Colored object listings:

┄┄┄┄┄┄┄┄┄┄

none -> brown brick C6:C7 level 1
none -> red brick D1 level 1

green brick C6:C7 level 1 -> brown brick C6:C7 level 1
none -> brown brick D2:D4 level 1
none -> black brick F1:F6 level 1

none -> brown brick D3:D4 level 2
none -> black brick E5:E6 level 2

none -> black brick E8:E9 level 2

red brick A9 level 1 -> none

┄┄┄┄┄┄┄┄┄┄

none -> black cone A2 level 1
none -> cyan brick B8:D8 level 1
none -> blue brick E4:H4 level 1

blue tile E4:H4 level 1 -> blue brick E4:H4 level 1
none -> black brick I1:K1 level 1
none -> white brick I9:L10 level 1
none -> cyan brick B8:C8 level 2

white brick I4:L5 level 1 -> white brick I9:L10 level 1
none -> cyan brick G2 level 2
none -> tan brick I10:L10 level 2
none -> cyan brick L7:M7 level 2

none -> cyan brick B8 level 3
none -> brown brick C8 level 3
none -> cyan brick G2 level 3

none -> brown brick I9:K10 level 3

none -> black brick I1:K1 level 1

┄┄┄┄┄┄┄┄┄┄

There is a run of lines above from the one with "green brick C6:C7" to the one with "red brick A9 level 1 -> none"; print exactly that run, both ends included, and nothing else.

Exercise result:
green brick C6:C7 level 1 -> brown brick C6:C7 level 1
none -> brown brick D2:D4 level 1
none -> black brick F1:F6 level 1

none -> brown brick D3:D4 level 2
none -> black brick E5:E6 level 2

none -> black brick E8:E9 level 2

red brick A9 level 1 -> none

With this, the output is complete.